**** DATA SUPPLIED ****

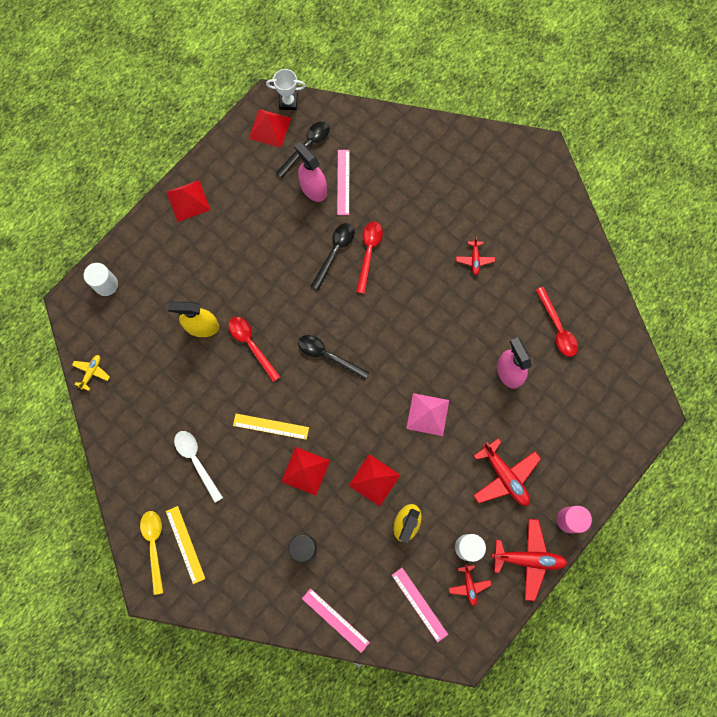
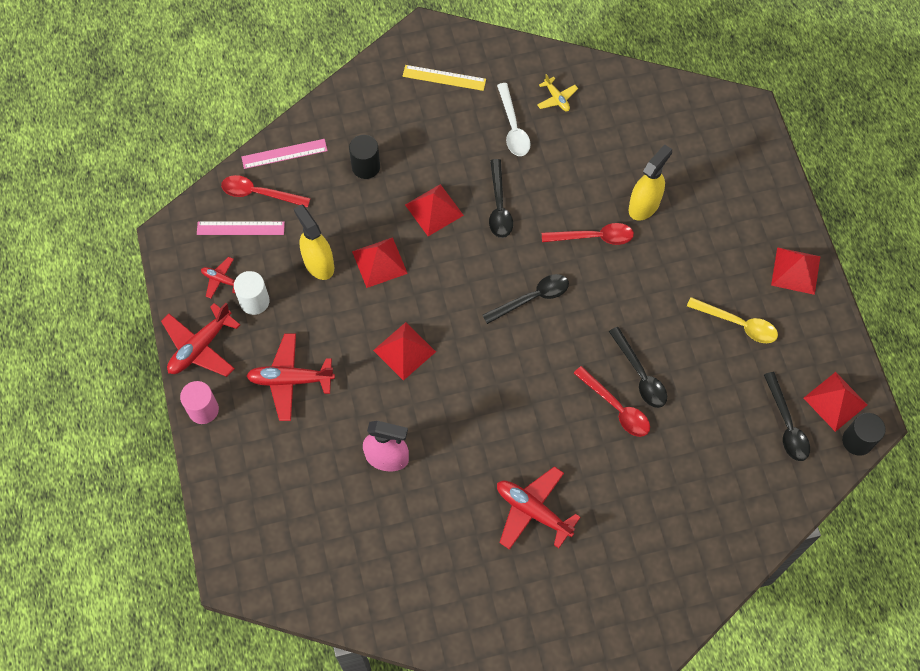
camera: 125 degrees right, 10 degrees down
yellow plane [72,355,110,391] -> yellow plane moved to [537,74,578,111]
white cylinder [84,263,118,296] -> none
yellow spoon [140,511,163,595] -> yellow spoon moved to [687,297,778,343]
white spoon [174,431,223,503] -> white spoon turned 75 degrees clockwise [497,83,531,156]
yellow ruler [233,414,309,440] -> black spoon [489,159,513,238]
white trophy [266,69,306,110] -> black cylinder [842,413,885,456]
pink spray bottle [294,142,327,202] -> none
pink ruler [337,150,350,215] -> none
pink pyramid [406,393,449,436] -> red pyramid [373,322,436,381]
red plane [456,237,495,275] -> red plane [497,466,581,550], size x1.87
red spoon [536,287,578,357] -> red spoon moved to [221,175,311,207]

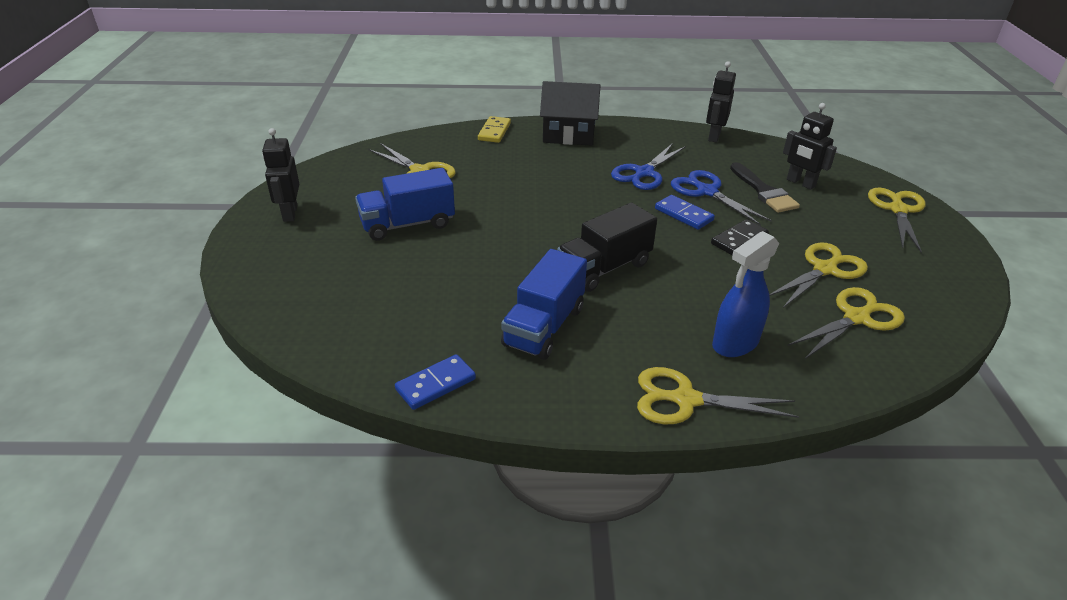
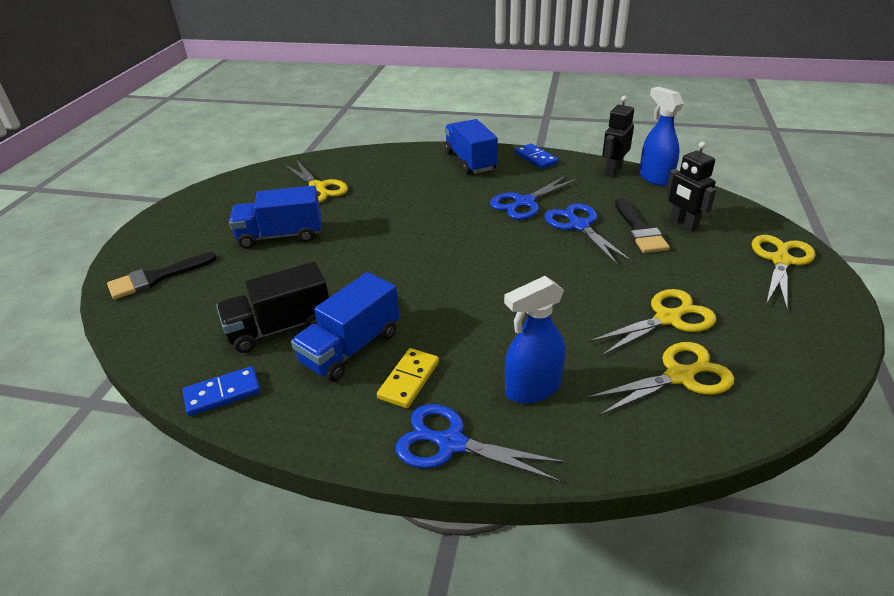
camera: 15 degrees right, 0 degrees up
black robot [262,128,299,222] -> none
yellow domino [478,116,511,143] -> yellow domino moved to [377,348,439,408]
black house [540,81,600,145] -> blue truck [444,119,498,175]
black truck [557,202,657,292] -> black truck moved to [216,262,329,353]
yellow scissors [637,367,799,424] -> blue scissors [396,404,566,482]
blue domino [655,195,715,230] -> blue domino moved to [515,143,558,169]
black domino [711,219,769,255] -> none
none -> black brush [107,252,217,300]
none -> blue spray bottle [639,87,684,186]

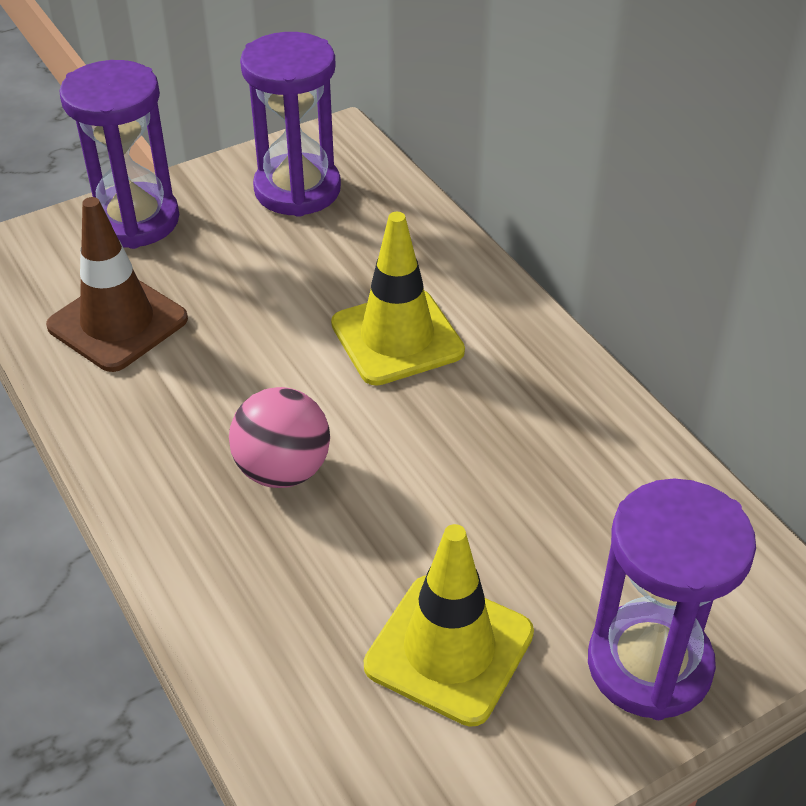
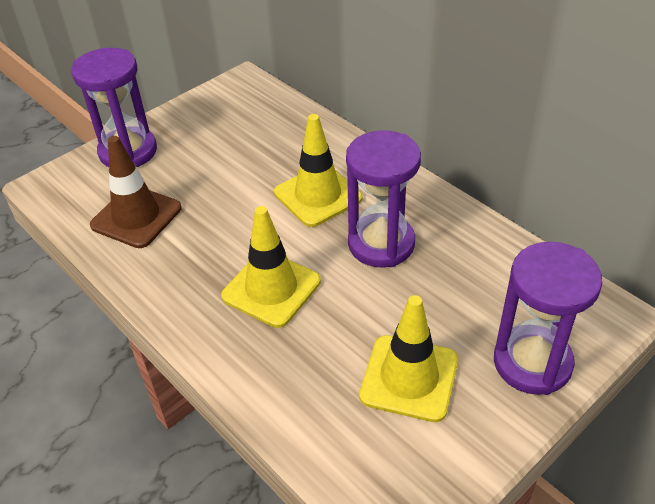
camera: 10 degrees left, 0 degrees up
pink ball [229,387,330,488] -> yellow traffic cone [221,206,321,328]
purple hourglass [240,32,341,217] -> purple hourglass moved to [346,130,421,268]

****
**** DATA SUPPLIED ****

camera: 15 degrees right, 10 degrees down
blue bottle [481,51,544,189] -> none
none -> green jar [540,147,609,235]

****

● **PROBLEM**
In the listing above, find the line containing "camera: 125 degrees right, 10 degrees down" and the line containing "white spoon [174,431,223,503]", then retype both and every line between them exactly, with nothing else.

● **WRITTEN SOLUTION**
camera: 125 degrees right, 10 degrees down
yellow plane [72,355,110,391] -> yellow plane moved to [537,74,578,111]
white cylinder [84,263,118,296] -> none
yellow spoon [140,511,163,595] -> yellow spoon moved to [687,297,778,343]
white spoon [174,431,223,503] -> white spoon turned 75 degrees clockwise [497,83,531,156]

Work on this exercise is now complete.